▶ **Try it**: Rewrite every one of the rows below, changing "brown wooden cello" to "brown wooden violin" wherever it occurs and leaving all other wording unchanged.

BEGIN

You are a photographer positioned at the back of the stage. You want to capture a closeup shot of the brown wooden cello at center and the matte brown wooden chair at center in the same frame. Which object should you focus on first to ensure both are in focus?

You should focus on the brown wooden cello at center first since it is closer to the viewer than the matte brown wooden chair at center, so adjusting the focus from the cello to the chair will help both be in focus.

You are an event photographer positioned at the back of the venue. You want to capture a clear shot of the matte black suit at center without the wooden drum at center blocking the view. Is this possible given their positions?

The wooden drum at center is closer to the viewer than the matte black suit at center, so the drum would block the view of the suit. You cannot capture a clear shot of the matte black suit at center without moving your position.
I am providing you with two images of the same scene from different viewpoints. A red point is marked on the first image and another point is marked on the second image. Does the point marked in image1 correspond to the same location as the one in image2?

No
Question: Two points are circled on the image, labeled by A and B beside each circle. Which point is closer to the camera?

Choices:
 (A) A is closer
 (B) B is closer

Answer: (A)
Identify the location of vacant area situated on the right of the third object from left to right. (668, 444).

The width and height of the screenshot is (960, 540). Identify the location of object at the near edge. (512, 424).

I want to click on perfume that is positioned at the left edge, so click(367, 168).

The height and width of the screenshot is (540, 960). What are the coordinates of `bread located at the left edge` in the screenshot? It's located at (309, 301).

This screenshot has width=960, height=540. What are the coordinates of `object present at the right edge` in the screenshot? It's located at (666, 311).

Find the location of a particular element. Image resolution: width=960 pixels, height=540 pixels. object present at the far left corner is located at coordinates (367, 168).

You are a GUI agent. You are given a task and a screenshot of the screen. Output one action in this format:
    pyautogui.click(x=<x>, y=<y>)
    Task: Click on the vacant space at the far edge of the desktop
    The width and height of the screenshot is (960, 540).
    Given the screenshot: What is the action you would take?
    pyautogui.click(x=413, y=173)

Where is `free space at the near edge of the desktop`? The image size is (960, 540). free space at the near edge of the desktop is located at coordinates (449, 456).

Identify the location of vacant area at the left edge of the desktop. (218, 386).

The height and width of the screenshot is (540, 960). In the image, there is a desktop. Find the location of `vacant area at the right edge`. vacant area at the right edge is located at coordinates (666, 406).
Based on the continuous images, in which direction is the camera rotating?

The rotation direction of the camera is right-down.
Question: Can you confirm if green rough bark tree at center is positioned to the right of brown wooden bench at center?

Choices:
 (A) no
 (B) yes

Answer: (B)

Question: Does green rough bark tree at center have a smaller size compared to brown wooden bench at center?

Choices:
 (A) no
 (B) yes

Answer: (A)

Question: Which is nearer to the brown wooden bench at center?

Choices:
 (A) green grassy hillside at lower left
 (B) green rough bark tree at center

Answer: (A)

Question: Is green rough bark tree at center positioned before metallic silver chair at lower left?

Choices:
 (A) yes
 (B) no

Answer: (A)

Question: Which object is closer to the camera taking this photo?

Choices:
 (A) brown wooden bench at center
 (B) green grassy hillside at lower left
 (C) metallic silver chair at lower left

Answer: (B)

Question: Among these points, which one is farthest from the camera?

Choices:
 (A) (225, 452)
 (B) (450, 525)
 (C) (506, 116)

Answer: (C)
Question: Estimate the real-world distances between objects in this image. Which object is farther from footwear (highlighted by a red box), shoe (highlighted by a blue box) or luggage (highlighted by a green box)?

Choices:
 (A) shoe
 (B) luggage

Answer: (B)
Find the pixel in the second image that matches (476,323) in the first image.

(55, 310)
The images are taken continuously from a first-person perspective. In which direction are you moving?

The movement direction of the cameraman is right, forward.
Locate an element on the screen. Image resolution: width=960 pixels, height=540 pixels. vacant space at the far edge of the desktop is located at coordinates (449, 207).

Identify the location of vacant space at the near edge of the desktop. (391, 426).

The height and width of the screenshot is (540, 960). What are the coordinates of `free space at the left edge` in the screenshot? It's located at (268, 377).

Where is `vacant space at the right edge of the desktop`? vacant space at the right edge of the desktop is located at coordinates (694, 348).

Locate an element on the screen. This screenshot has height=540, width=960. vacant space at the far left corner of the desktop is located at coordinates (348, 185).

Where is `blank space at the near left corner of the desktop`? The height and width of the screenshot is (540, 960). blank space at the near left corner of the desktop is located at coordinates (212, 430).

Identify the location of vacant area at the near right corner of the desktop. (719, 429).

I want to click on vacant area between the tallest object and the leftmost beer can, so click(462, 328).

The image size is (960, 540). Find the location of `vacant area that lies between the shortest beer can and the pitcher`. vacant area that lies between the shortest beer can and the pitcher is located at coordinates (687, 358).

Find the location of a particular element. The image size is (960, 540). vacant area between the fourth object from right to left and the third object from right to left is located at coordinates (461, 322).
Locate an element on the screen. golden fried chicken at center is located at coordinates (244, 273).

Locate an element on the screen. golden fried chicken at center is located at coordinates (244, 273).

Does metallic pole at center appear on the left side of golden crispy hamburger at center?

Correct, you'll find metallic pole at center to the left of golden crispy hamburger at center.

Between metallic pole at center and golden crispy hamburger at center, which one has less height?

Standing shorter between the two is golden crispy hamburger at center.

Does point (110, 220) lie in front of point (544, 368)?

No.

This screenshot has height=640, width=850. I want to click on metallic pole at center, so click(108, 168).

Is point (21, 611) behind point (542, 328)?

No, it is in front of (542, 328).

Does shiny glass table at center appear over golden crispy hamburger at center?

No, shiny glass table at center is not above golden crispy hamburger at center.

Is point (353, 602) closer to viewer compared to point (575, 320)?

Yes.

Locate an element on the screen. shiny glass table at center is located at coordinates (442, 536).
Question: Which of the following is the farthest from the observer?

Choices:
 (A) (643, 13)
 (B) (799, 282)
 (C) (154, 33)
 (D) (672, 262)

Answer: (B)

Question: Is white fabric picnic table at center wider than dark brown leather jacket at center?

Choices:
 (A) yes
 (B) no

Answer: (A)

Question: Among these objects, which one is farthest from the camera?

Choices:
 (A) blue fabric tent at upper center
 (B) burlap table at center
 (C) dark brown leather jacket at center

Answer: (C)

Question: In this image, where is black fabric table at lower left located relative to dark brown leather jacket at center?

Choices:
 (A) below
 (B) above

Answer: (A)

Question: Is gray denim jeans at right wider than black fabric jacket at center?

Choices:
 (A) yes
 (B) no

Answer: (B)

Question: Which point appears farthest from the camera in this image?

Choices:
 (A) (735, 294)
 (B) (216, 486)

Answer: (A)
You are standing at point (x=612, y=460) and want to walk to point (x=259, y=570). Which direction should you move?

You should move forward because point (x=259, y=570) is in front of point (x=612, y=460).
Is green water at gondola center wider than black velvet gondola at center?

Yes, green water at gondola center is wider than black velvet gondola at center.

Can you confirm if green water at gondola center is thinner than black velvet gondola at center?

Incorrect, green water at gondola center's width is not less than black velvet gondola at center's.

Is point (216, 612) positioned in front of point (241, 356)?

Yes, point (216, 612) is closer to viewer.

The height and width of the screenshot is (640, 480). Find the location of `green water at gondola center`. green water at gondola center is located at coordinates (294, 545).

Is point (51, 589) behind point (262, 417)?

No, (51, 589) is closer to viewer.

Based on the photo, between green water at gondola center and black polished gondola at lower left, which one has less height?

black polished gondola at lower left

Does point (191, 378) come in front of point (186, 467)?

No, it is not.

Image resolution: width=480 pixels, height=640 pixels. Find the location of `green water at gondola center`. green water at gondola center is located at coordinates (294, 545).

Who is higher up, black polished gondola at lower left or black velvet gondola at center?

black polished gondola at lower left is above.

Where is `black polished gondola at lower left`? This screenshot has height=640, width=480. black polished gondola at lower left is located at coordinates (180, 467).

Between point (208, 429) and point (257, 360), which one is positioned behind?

END

▶ **Response to the task**:
You are a photographer positioned at the back of the stage. You want to capture a closeup shot of the brown wooden violin at center and the matte brown wooden chair at center in the same frame. Which object should you focus on first to ensure both are in focus?

You should focus on the brown wooden violin at center first since it is closer to the viewer than the matte brown wooden chair at center, so adjusting the focus from the cello to the chair will help both be in focus.

You are an event photographer positioned at the back of the venue. You want to capture a clear shot of the matte black suit at center without the wooden drum at center blocking the view. Is this possible given their positions?

The wooden drum at center is closer to the viewer than the matte black suit at center, so the drum would block the view of the suit. You cannot capture a clear shot of the matte black suit at center without moving your position.
I am providing you with two images of the same scene from different viewpoints. A red point is marked on the first image and another point is marked on the second image. Does the point marked in image1 correspond to the same location as the one in image2?

No
Question: Two points are circled on the image, labeled by A and B beside each circle. Which point is closer to the camera?

Choices:
 (A) A is closer
 (B) B is closer

Answer: (A)
Identify the location of vacant area situated on the right of the third object from left to right. (668, 444).

The width and height of the screenshot is (960, 540). Identify the location of object at the near edge. (512, 424).

I want to click on perfume that is positioned at the left edge, so click(367, 168).

The height and width of the screenshot is (540, 960). What are the coordinates of `bread located at the left edge` in the screenshot? It's located at (309, 301).

This screenshot has width=960, height=540. What are the coordinates of `object present at the right edge` in the screenshot? It's located at (666, 311).

Find the location of a particular element. Image resolution: width=960 pixels, height=540 pixels. object present at the far left corner is located at coordinates (367, 168).

You are a GUI agent. You are given a task and a screenshot of the screen. Output one action in this format:
    pyautogui.click(x=<x>, y=<y>)
    Task: Click on the vacant space at the far edge of the desktop
    The width and height of the screenshot is (960, 540).
    Given the screenshot: What is the action you would take?
    pyautogui.click(x=413, y=173)

Where is `free space at the near edge of the desktop`? The image size is (960, 540). free space at the near edge of the desktop is located at coordinates (449, 456).

Identify the location of vacant area at the left edge of the desktop. (218, 386).

The height and width of the screenshot is (540, 960). In the image, there is a desktop. Find the location of `vacant area at the right edge`. vacant area at the right edge is located at coordinates (666, 406).
Based on the continuous images, in which direction is the camera rotating?

The rotation direction of the camera is right-down.
Question: Can you confirm if green rough bark tree at center is positioned to the right of brown wooden bench at center?

Choices:
 (A) no
 (B) yes

Answer: (B)

Question: Does green rough bark tree at center have a smaller size compared to brown wooden bench at center?

Choices:
 (A) no
 (B) yes

Answer: (A)

Question: Which is nearer to the brown wooden bench at center?

Choices:
 (A) green grassy hillside at lower left
 (B) green rough bark tree at center

Answer: (A)

Question: Is green rough bark tree at center positioned before metallic silver chair at lower left?

Choices:
 (A) yes
 (B) no

Answer: (A)

Question: Which object is closer to the camera taking this photo?

Choices:
 (A) brown wooden bench at center
 (B) green grassy hillside at lower left
 (C) metallic silver chair at lower left

Answer: (B)

Question: Among these points, which one is farthest from the camera?

Choices:
 (A) (225, 452)
 (B) (450, 525)
 (C) (506, 116)

Answer: (C)
Question: Estimate the real-world distances between objects in this image. Which object is farther from footwear (highlighted by a red box), shoe (highlighted by a blue box) or luggage (highlighted by a green box)?

Choices:
 (A) shoe
 (B) luggage

Answer: (B)
Find the pixel in the second image that matches (476,323) in the first image.

(55, 310)
The images are taken continuously from a first-person perspective. In which direction are you moving?

The movement direction of the cameraman is right, forward.
Locate an element on the screen. Image resolution: width=960 pixels, height=540 pixels. vacant space at the far edge of the desktop is located at coordinates (449, 207).

Identify the location of vacant space at the near edge of the desktop. (391, 426).

The height and width of the screenshot is (540, 960). What are the coordinates of `free space at the left edge` in the screenshot? It's located at (268, 377).

Where is `vacant space at the right edge of the desktop`? vacant space at the right edge of the desktop is located at coordinates (694, 348).

Locate an element on the screen. This screenshot has height=540, width=960. vacant space at the far left corner of the desktop is located at coordinates (348, 185).

Where is `blank space at the near left corner of the desktop`? The height and width of the screenshot is (540, 960). blank space at the near left corner of the desktop is located at coordinates (212, 430).

Identify the location of vacant area at the near right corner of the desktop. (719, 429).

I want to click on vacant area between the tallest object and the leftmost beer can, so click(462, 328).

The image size is (960, 540). Find the location of `vacant area that lies between the shortest beer can and the pitcher`. vacant area that lies between the shortest beer can and the pitcher is located at coordinates (687, 358).

Find the location of a particular element. The image size is (960, 540). vacant area between the fourth object from right to left and the third object from right to left is located at coordinates (461, 322).
Locate an element on the screen. golden fried chicken at center is located at coordinates (244, 273).

Locate an element on the screen. golden fried chicken at center is located at coordinates (244, 273).

Does metallic pole at center appear on the left side of golden crispy hamburger at center?

Correct, you'll find metallic pole at center to the left of golden crispy hamburger at center.

Between metallic pole at center and golden crispy hamburger at center, which one has less height?

Standing shorter between the two is golden crispy hamburger at center.

Does point (110, 220) lie in front of point (544, 368)?

No.

This screenshot has height=640, width=850. I want to click on metallic pole at center, so click(108, 168).

Is point (21, 611) behind point (542, 328)?

No, it is in front of (542, 328).

Does shiny glass table at center appear over golden crispy hamburger at center?

No, shiny glass table at center is not above golden crispy hamburger at center.

Is point (353, 602) closer to viewer compared to point (575, 320)?

Yes.

Locate an element on the screen. shiny glass table at center is located at coordinates (442, 536).
Question: Which of the following is the farthest from the observer?

Choices:
 (A) (643, 13)
 (B) (799, 282)
 (C) (154, 33)
 (D) (672, 262)

Answer: (B)

Question: Is white fabric picnic table at center wider than dark brown leather jacket at center?

Choices:
 (A) yes
 (B) no

Answer: (A)

Question: Among these objects, which one is farthest from the camera?

Choices:
 (A) blue fabric tent at upper center
 (B) burlap table at center
 (C) dark brown leather jacket at center

Answer: (C)

Question: In this image, where is black fabric table at lower left located relative to dark brown leather jacket at center?

Choices:
 (A) below
 (B) above

Answer: (A)

Question: Is gray denim jeans at right wider than black fabric jacket at center?

Choices:
 (A) yes
 (B) no

Answer: (B)

Question: Which point appears farthest from the camera in this image?

Choices:
 (A) (735, 294)
 (B) (216, 486)

Answer: (A)
You are standing at point (x=612, y=460) and want to walk to point (x=259, y=570). Which direction should you move?

You should move forward because point (x=259, y=570) is in front of point (x=612, y=460).
Is green water at gondola center wider than black velvet gondola at center?

Yes, green water at gondola center is wider than black velvet gondola at center.

Can you confirm if green water at gondola center is thinner than black velvet gondola at center?

Incorrect, green water at gondola center's width is not less than black velvet gondola at center's.

Is point (216, 612) positioned in front of point (241, 356)?

Yes, point (216, 612) is closer to viewer.

The height and width of the screenshot is (640, 480). Find the location of `green water at gondola center`. green water at gondola center is located at coordinates (294, 545).

Is point (51, 589) behind point (262, 417)?

No, (51, 589) is closer to viewer.

Based on the photo, between green water at gondola center and black polished gondola at lower left, which one has less height?

black polished gondola at lower left

Does point (191, 378) come in front of point (186, 467)?

No, it is not.

Image resolution: width=480 pixels, height=640 pixels. Find the location of `green water at gondola center`. green water at gondola center is located at coordinates (294, 545).

Who is higher up, black polished gondola at lower left or black velvet gondola at center?

black polished gondola at lower left is above.

Where is `black polished gondola at lower left`? This screenshot has height=640, width=480. black polished gondola at lower left is located at coordinates (180, 467).

Between point (208, 429) and point (257, 360), which one is positioned behind?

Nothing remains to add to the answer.